Collected data -
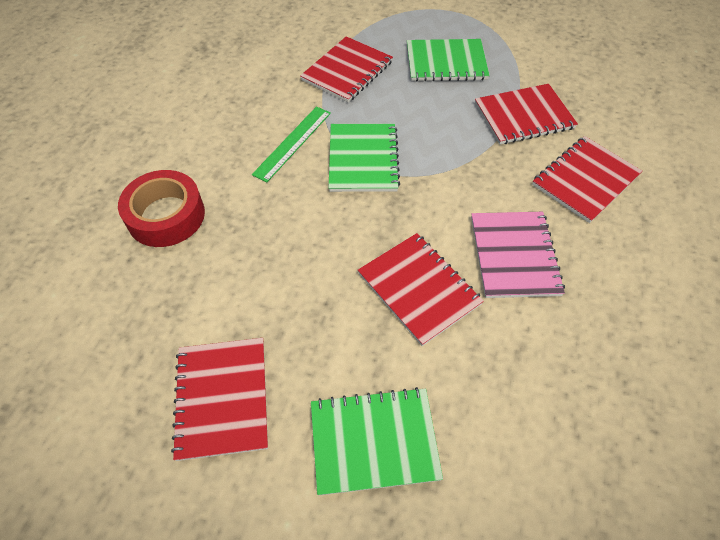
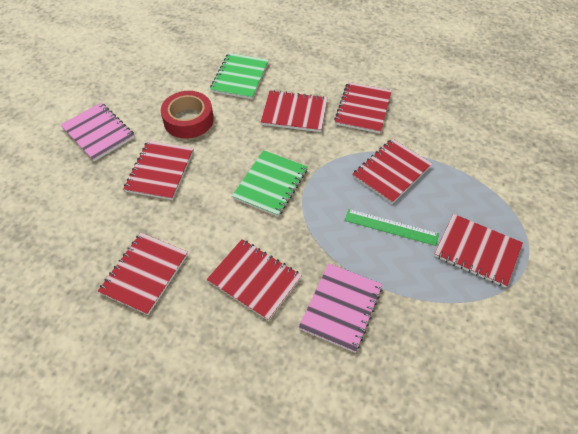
green notebook: 3 -> 2
pink notebook: 1 -> 2
red notebook: 5 -> 7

Task to carry out - Would you output the full listing exactly as it stands, minus the images?

Result of this exercise -
green notebook: 3 -> 2
pink notebook: 1 -> 2
red notebook: 5 -> 7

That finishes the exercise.